◆ **Material shown**
-=-=-

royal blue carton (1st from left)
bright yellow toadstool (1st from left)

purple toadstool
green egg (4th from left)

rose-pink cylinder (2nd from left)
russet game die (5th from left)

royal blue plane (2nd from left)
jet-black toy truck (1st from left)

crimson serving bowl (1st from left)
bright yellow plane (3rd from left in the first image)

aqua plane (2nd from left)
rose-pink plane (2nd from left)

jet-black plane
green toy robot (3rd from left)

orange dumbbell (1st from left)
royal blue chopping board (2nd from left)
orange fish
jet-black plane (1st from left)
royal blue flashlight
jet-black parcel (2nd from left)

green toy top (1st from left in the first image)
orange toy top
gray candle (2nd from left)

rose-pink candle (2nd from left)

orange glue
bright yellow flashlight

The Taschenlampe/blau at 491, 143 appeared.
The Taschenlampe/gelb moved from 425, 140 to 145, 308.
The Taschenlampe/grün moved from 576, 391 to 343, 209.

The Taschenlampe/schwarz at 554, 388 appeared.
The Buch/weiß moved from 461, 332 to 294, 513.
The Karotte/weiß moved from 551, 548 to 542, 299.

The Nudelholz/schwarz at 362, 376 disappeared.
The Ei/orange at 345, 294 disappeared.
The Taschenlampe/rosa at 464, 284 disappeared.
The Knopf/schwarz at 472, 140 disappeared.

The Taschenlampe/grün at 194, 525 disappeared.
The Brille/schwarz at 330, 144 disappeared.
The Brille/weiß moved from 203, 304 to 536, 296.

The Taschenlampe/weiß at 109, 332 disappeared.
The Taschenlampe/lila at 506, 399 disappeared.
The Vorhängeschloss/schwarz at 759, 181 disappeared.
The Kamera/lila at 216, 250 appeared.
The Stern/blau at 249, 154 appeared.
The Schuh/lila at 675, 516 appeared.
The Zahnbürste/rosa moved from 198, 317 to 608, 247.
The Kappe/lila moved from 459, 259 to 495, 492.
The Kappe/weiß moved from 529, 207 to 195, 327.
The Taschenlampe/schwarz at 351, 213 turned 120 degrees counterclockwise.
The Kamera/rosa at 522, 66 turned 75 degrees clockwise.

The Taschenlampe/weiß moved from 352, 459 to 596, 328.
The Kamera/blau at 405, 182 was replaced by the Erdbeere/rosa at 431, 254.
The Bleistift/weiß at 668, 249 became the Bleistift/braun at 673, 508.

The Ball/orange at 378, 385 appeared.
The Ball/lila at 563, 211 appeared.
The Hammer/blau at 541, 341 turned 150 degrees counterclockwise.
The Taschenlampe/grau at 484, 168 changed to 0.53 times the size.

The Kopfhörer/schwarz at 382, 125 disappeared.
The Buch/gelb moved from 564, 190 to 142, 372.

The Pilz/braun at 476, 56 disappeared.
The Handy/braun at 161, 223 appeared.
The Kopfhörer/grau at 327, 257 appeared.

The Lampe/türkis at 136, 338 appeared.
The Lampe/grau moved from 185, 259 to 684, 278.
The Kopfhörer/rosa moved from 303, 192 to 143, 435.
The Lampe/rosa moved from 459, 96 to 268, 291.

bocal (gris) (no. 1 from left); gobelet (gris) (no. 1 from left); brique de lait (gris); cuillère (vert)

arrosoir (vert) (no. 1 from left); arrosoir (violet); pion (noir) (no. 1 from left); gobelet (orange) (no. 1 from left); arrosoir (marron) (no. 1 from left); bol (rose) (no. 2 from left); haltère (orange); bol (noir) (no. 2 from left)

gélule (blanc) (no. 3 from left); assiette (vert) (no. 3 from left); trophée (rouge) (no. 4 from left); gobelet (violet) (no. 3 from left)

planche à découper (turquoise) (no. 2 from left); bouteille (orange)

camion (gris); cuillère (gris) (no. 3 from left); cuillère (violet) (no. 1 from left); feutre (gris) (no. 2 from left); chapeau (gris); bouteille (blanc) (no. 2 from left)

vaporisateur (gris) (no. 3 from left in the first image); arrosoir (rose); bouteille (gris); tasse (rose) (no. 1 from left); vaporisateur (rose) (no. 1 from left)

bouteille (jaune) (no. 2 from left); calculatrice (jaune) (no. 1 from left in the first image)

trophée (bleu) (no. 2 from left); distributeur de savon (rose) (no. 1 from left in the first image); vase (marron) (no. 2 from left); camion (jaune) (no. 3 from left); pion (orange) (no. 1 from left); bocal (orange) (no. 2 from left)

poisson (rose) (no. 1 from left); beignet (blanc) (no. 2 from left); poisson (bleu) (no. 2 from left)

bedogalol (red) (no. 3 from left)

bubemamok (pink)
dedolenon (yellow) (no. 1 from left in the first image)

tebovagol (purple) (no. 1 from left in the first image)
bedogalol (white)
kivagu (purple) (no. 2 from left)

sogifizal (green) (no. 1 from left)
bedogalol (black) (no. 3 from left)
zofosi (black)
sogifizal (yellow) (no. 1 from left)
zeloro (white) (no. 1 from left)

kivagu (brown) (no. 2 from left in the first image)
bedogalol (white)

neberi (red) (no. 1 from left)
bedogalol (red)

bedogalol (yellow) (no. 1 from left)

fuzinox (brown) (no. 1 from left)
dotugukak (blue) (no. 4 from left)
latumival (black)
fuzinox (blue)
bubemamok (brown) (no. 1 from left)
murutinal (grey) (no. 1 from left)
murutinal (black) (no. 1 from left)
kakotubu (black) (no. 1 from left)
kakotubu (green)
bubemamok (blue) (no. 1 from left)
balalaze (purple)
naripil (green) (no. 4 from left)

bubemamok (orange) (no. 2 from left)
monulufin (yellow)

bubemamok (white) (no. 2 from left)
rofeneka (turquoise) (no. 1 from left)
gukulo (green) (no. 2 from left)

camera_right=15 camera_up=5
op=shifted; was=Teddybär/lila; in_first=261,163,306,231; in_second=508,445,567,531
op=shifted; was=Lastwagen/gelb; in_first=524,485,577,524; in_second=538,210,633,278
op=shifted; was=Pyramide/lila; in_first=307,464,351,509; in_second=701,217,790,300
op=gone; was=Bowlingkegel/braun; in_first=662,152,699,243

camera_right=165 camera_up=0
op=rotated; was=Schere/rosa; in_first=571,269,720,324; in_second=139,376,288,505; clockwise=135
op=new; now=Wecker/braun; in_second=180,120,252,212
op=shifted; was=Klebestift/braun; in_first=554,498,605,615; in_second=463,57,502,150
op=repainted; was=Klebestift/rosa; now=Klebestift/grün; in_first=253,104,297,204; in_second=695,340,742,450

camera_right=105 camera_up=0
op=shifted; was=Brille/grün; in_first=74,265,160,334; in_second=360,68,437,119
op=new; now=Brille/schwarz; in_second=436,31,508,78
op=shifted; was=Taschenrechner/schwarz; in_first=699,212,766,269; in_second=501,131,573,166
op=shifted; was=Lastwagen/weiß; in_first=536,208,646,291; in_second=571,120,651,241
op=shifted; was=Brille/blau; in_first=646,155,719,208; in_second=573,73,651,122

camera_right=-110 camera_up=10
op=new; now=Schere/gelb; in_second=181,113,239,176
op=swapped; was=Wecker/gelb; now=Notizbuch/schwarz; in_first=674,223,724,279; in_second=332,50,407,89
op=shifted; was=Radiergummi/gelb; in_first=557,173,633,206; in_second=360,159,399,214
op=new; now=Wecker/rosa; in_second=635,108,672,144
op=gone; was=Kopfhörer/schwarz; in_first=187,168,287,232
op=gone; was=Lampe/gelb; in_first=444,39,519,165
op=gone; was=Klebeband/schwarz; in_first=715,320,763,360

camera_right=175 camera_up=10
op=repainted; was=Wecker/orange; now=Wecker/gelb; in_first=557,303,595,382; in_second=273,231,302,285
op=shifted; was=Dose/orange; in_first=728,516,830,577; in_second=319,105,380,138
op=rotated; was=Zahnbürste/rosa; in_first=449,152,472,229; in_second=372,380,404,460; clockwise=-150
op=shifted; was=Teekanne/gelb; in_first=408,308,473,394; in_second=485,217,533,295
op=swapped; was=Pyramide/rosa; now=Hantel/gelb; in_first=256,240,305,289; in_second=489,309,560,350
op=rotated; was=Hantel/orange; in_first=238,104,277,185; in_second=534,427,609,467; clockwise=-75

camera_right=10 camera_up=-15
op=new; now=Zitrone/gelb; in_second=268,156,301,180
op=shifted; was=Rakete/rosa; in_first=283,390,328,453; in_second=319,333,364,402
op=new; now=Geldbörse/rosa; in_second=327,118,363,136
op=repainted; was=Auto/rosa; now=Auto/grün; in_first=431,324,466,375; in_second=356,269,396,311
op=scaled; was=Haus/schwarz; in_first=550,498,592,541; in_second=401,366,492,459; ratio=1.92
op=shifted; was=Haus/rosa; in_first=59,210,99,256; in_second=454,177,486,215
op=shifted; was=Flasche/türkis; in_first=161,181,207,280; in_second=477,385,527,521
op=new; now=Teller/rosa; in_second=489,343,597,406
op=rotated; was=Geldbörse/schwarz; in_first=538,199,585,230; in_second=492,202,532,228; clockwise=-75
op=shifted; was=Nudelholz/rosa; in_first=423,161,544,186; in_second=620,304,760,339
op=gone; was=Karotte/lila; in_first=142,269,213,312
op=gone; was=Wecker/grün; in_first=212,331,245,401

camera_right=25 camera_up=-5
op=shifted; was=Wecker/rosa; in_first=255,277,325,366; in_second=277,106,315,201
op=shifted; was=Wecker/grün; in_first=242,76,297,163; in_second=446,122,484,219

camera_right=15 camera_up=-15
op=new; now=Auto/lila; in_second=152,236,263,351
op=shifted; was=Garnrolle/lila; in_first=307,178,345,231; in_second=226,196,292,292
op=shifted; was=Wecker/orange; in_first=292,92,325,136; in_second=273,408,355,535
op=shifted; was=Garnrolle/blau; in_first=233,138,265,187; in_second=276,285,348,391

-=-=-

◆ **What is being asked**
From the records above, quote only the lines running from the line with "rofeneka (turquoise) (no. 1 from left)" to the line with "op=shifted; was=Pyramide/lila; in_first=307,464,351,509;", both lines included.

◆ **Answer area**
rofeneka (turquoise) (no. 1 from left)
gukulo (green) (no. 2 from left)

camera_right=15 camera_up=5
op=shifted; was=Teddybär/lila; in_first=261,163,306,231; in_second=508,445,567,531
op=shifted; was=Lastwagen/gelb; in_first=524,485,577,524; in_second=538,210,633,278
op=shifted; was=Pyramide/lila; in_first=307,464,351,509; in_second=701,217,790,300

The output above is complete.